*EXERCISE DESCRIPTION*: An exact copy of the data is required. No picture may appear in it.

(Difference listings)
________________________
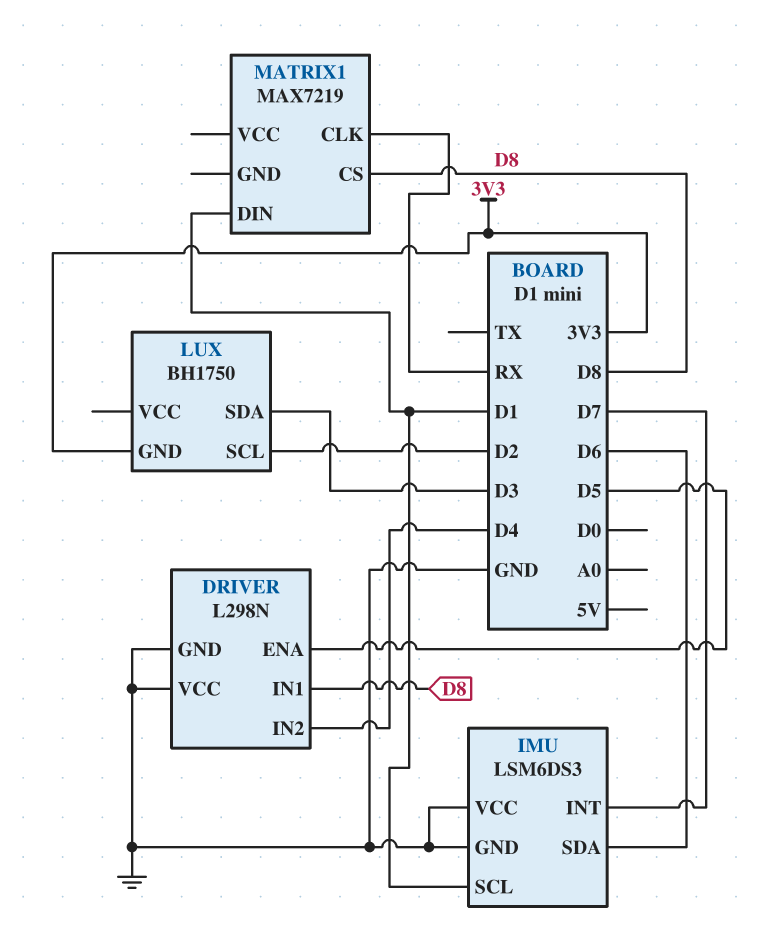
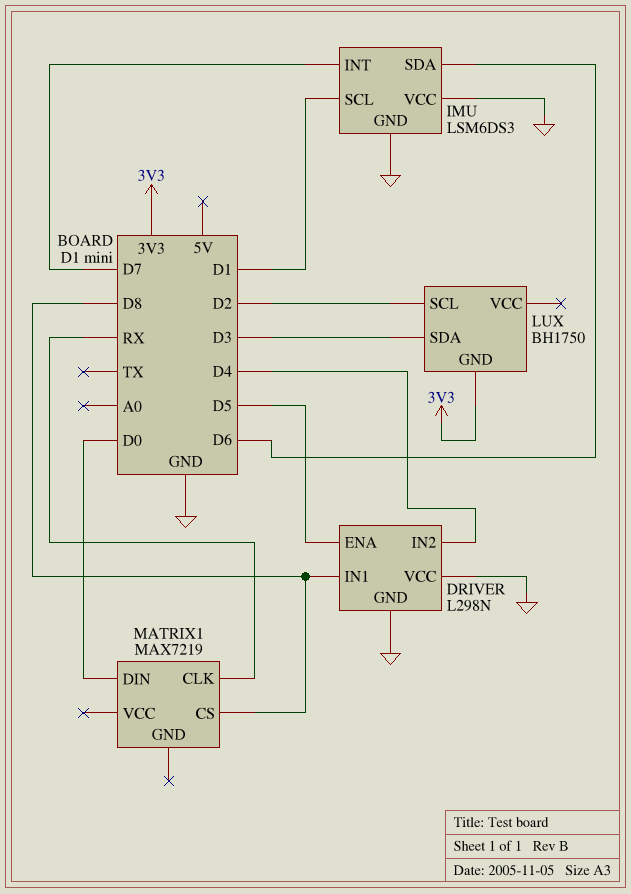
MATRIX1 pin DIN: D1 -> D0

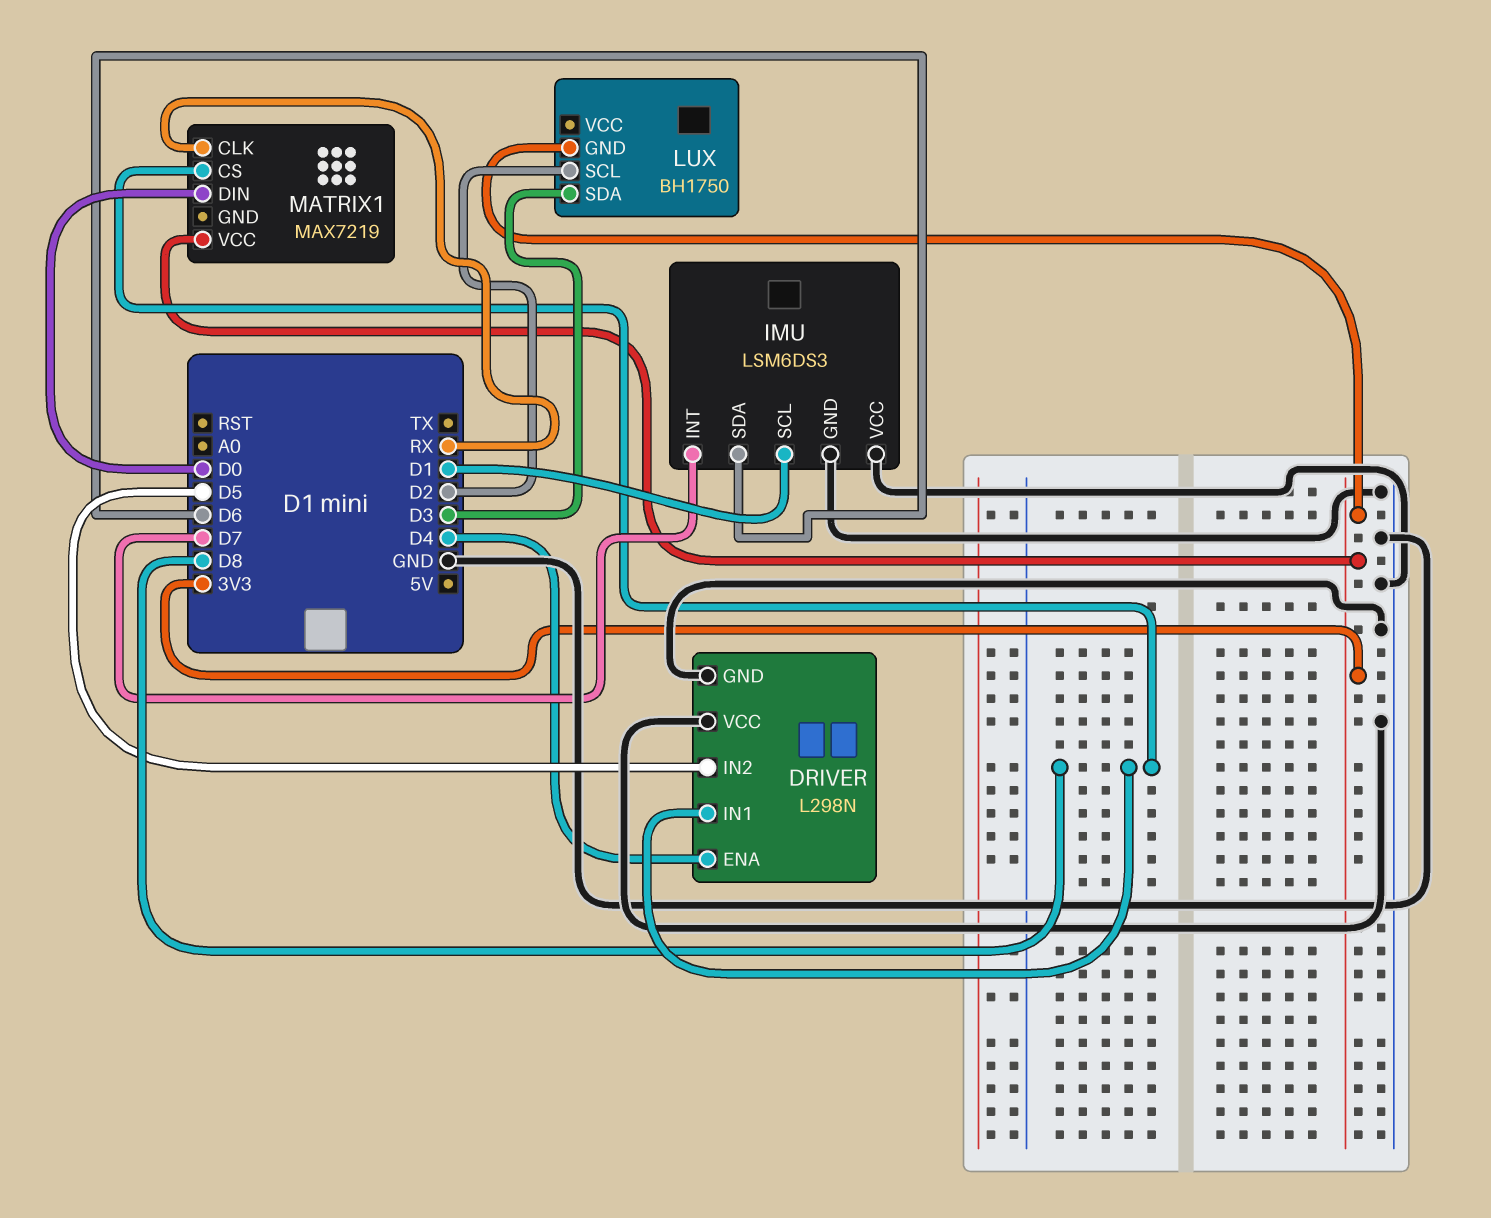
DRIVER pin ENA: D5 -> D4
DRIVER pin IN2: D4 -> D5
MATRIX1 pin VCC: none -> 3V3

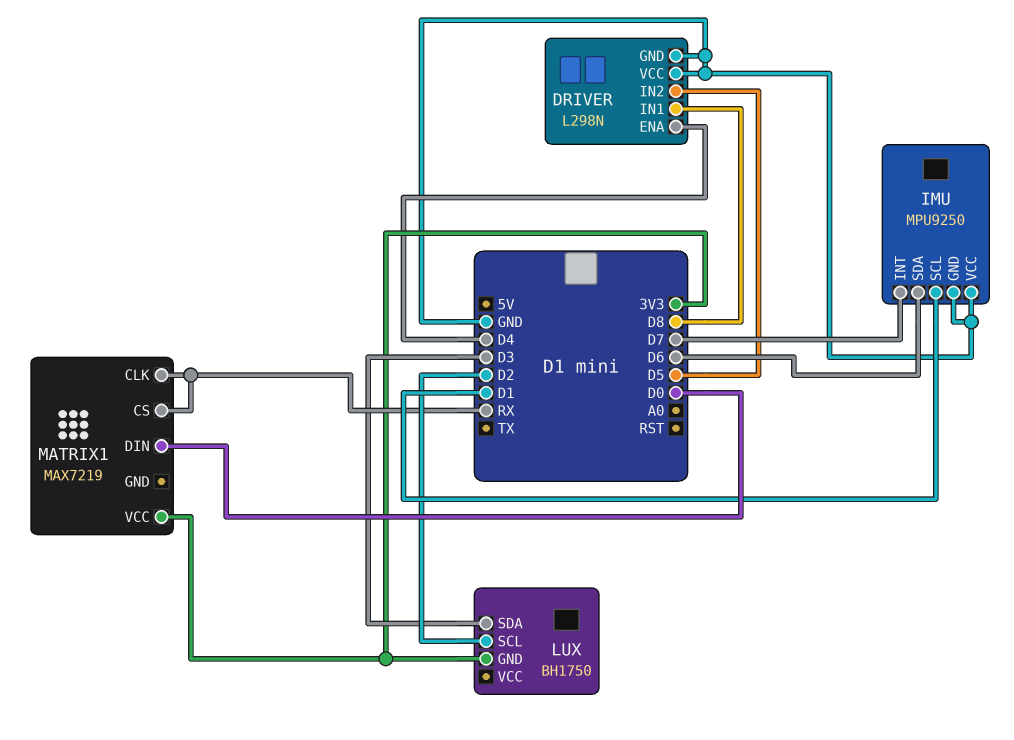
IMU: LSM6DS3 -> MPU9250
MATRIX1 pin CS: D8 -> RX

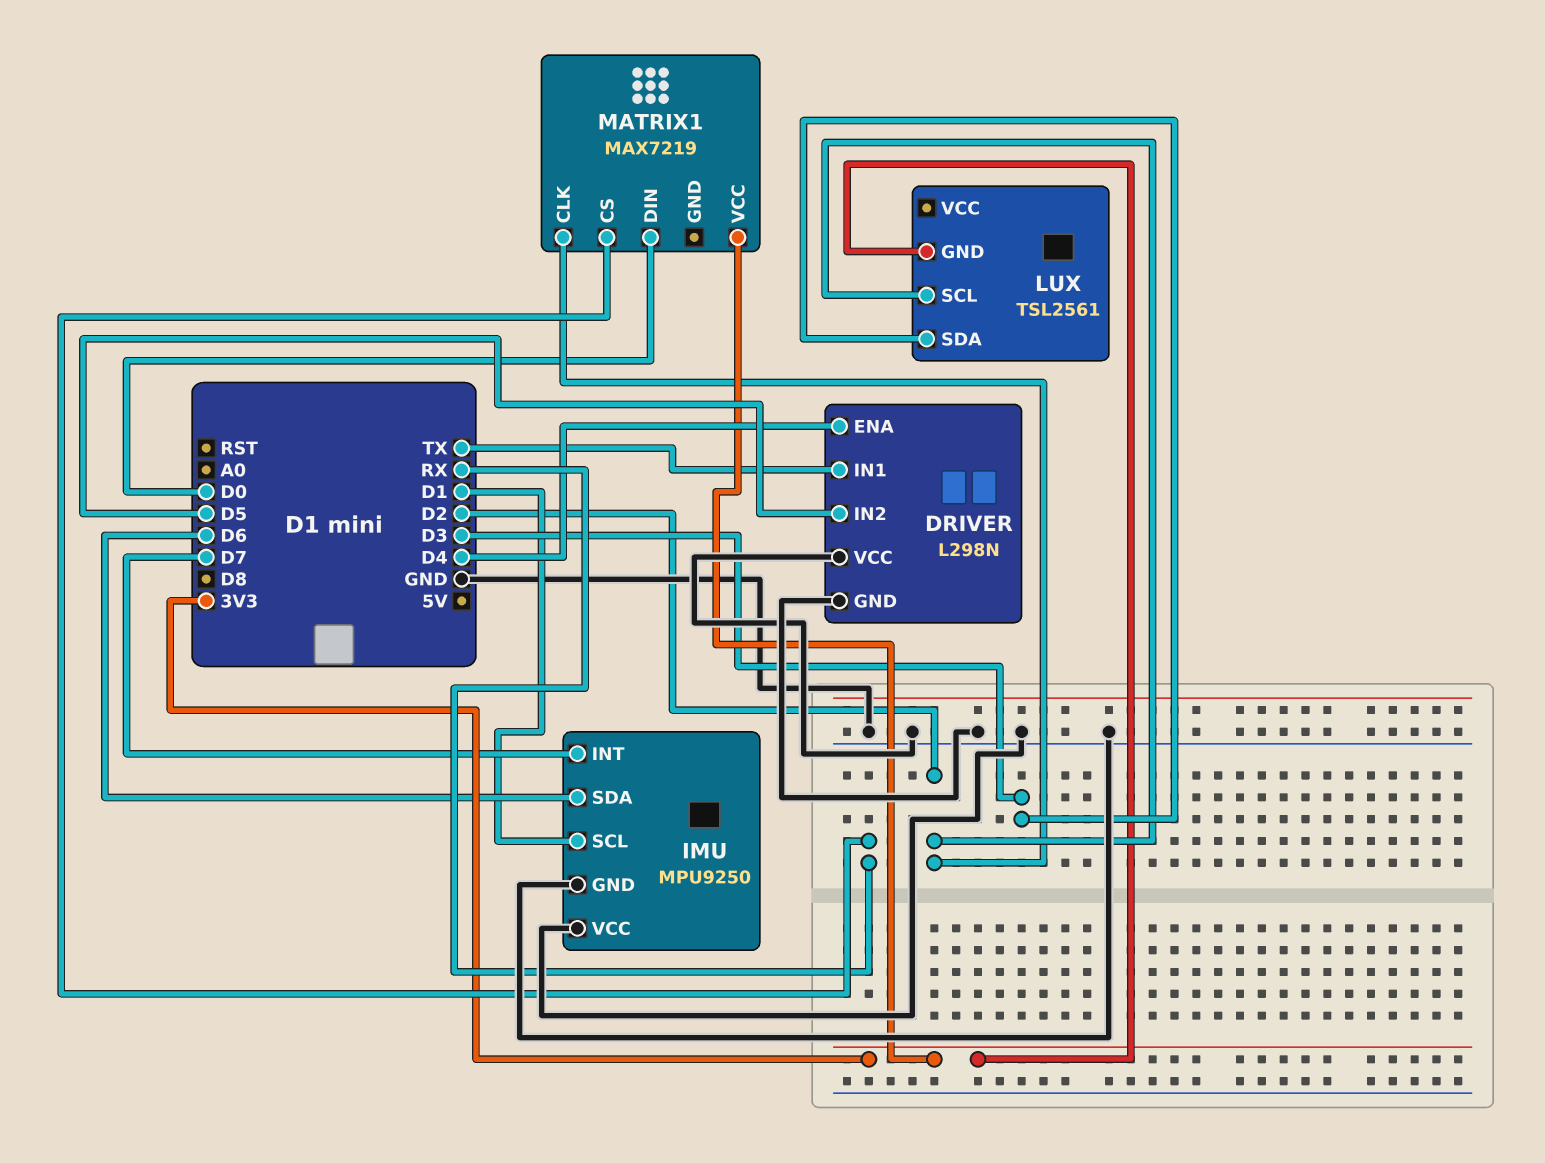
DRIVER pin IN1: D8 -> TX
LUX: BH1750 -> TSL2561
MATRIX1 pin CLK: RX -> D2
________________________
*COMPLETED TASK*:
MATRIX1 pin DIN: D1 -> D0

DRIVER pin ENA: D5 -> D4
DRIVER pin IN2: D4 -> D5
MATRIX1 pin VCC: none -> 3V3

IMU: LSM6DS3 -> MPU9250
MATRIX1 pin CS: D8 -> RX

DRIVER pin IN1: D8 -> TX
LUX: BH1750 -> TSL2561
MATRIX1 pin CLK: RX -> D2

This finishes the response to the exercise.